What the task asks - Among the lines below, take the one holding "green domino: 7 -> 6", the one holding "yellow domino: 3 -> 5", and all lines between them. Set them down exactly.

Data for analysis -
· · · ·

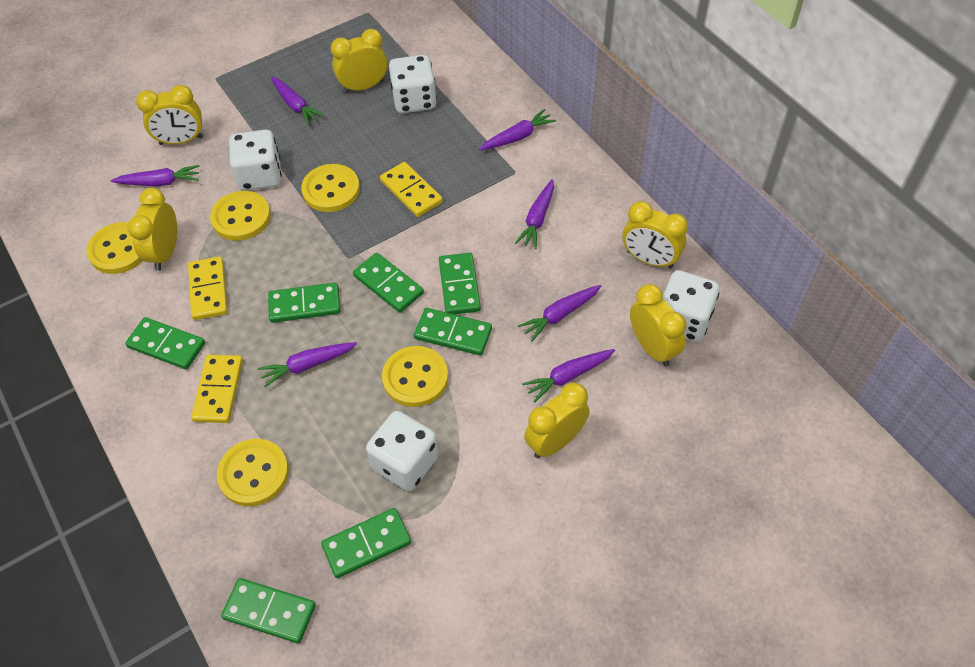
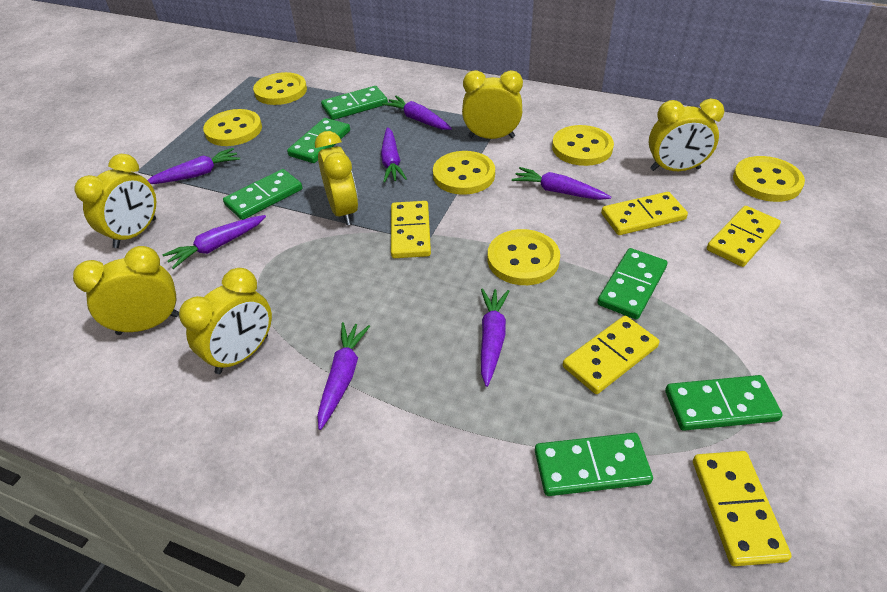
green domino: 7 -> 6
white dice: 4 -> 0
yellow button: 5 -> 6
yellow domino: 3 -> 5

· · · ·

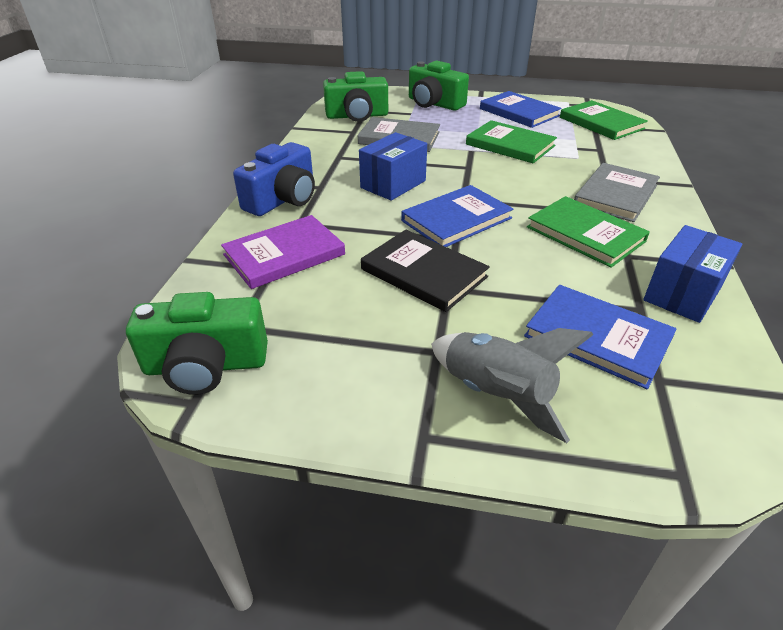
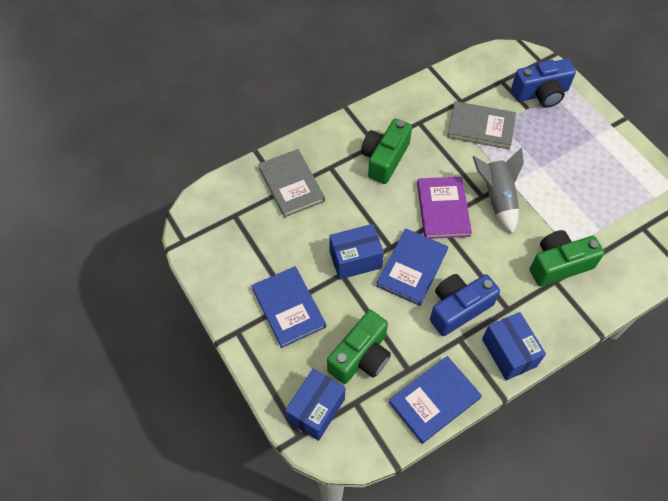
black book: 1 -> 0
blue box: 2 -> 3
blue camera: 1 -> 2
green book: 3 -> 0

· · · ·

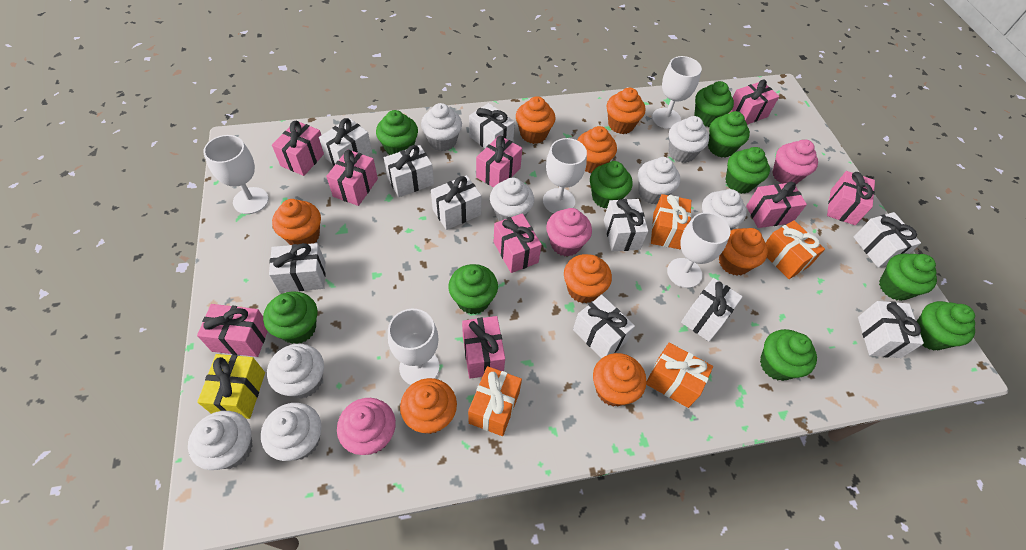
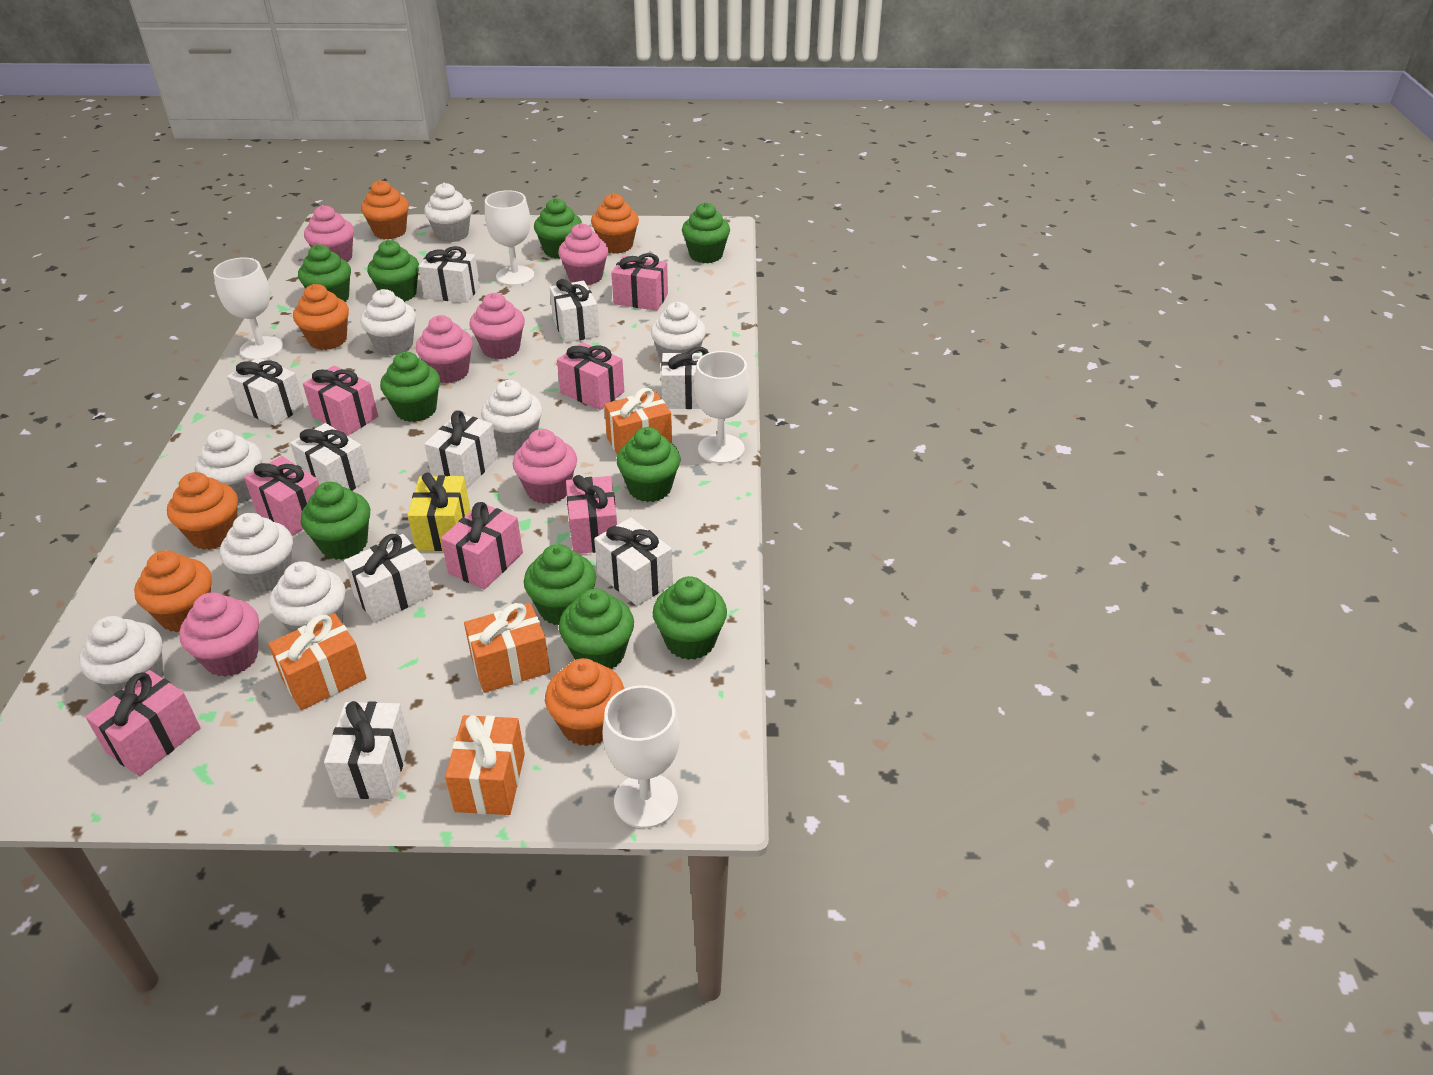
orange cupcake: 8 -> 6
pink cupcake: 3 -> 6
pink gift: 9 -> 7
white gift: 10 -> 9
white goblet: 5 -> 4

· · · ·

Reply to the task -
green domino: 7 -> 6
white dice: 4 -> 0
yellow button: 5 -> 6
yellow domino: 3 -> 5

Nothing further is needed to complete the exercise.